_GOAL OF THE EXERCISE_
Only one stretch of the records below should be repeated. It starts with the line containing "(294, 264) = (624, 349): yellow" and goes on through the line containing "(363, 170) = (588, 224): black", exactly as written.

_PROVIDED DATA_
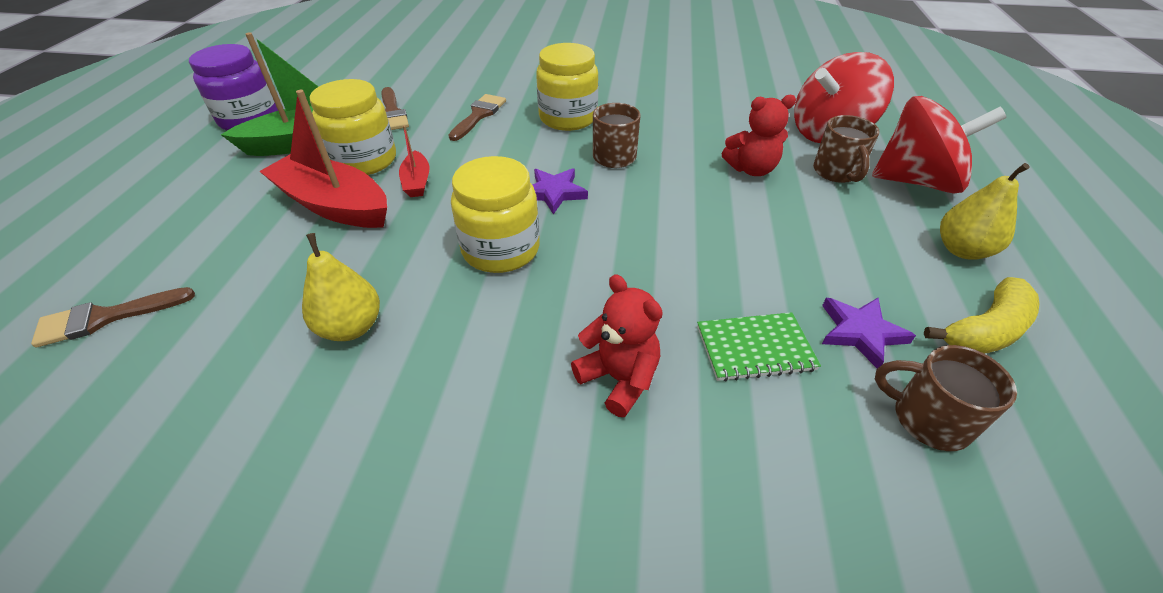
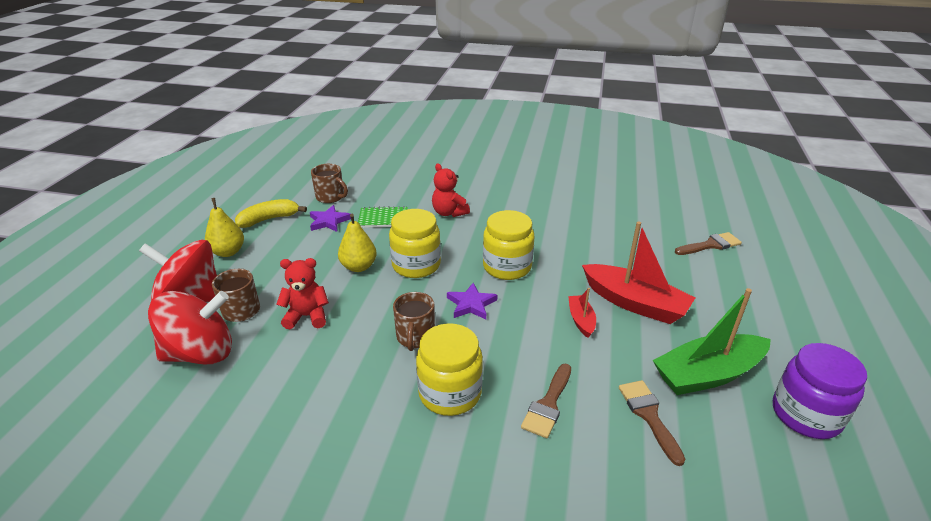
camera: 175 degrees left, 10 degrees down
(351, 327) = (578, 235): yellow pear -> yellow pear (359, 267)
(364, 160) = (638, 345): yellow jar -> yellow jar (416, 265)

* * *

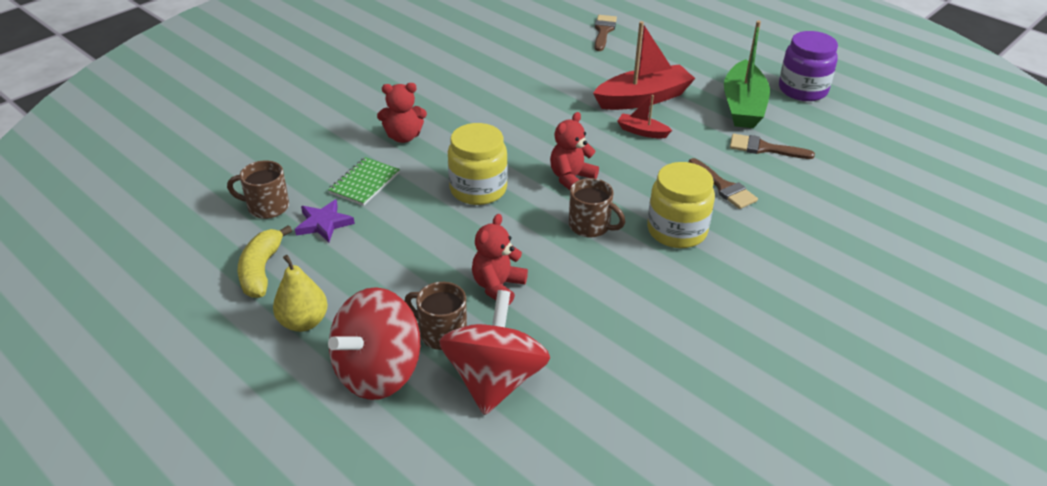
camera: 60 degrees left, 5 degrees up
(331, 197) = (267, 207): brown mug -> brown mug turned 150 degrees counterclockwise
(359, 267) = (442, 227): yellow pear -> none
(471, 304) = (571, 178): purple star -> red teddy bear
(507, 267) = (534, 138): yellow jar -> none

==

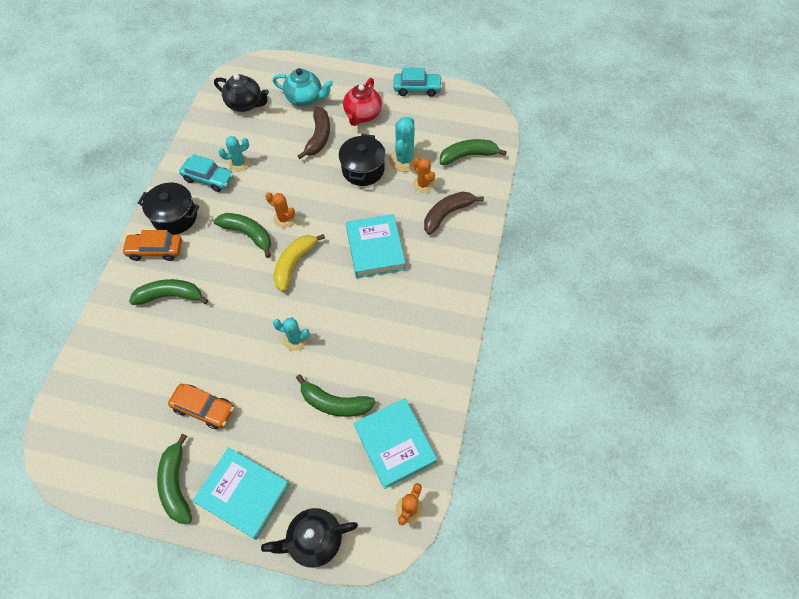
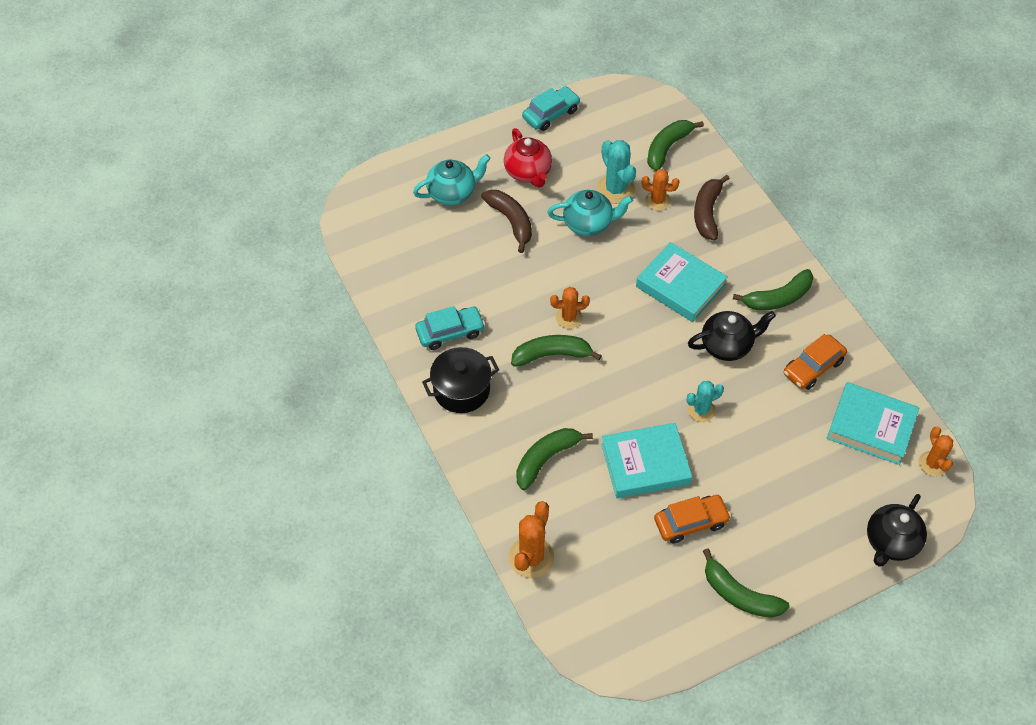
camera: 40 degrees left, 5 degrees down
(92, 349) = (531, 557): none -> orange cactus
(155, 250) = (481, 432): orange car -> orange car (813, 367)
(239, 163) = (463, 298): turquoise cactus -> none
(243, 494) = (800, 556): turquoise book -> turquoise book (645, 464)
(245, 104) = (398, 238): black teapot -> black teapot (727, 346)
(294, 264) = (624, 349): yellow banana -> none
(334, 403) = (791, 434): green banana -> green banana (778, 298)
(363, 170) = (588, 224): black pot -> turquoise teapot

_WRITTEN RESPONSE_
(294, 264) = (624, 349): yellow banana -> none
(334, 403) = (791, 434): green banana -> green banana (778, 298)
(363, 170) = (588, 224): black pot -> turquoise teapot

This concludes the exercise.